Scene difference descriptions:
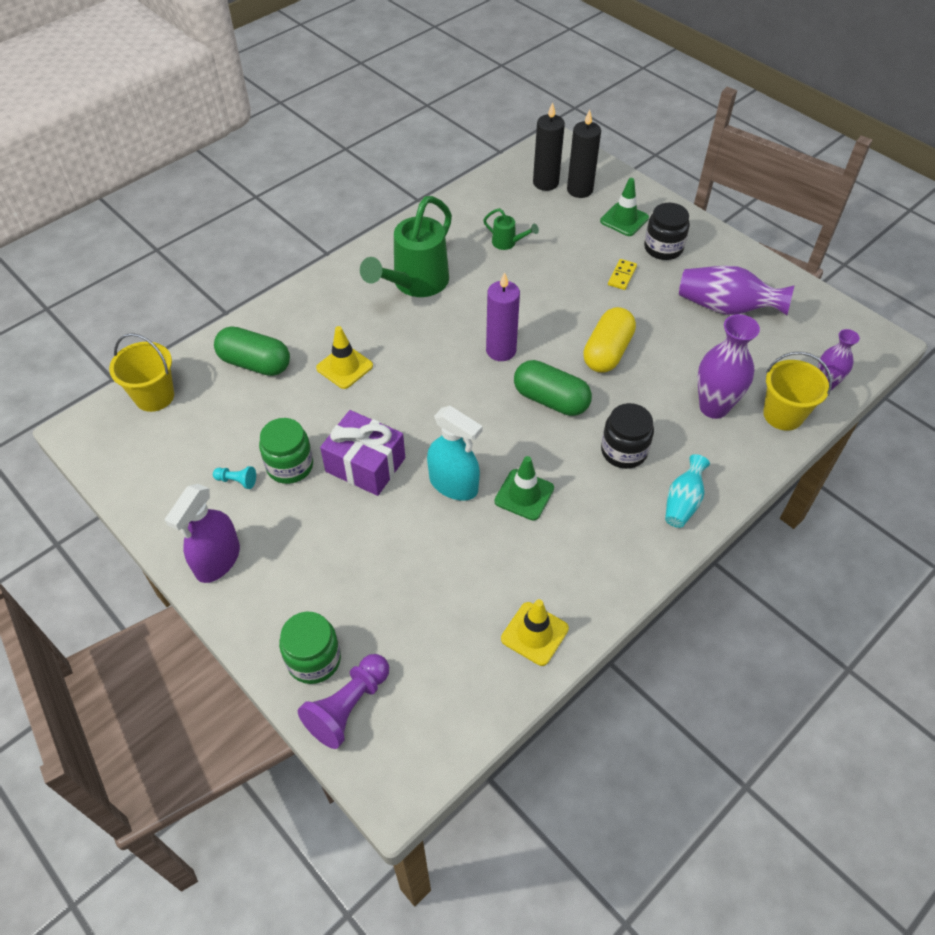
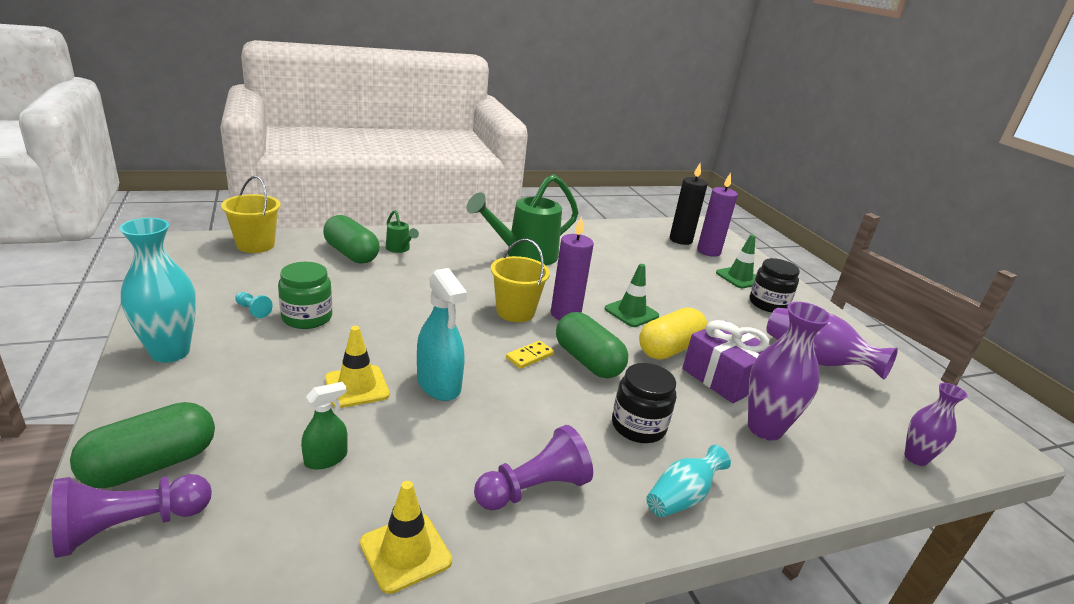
camera: 20 degrees right, 25 degrees down
purple spray bottle [165,484,240,583] -> turquoise vase [119,218,196,363]
green jar [279,612,341,684] -> green capsule [70,402,215,488]
yellow traffic cone [316,326,373,389] -> yellow traffic cone moved to [325,326,390,408]
purple gift [320,410,405,496] -> purple gift moved to [682,320,769,403]
green watering can [483,208,539,250] -> green watering can moved to [386,210,419,253]
green traffic cone [495,456,554,521] -> green traffic cone moved to [605,264,659,327]
black candle [567,110,601,198] -> purple candle [697,172,738,257]
yellow domino [608,259,637,290] -> yellow domino moved to [506,340,554,369]
yellow bucket [763,352,832,431] -> yellow bucket moved to [491,239,550,322]
none -> green spray bottle [301,382,348,470]
none -> purple pawn [474,425,593,510]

Brief: Within the records above, count the lines that hold the word "yellow" and give only that number.

Response to this exercise: 3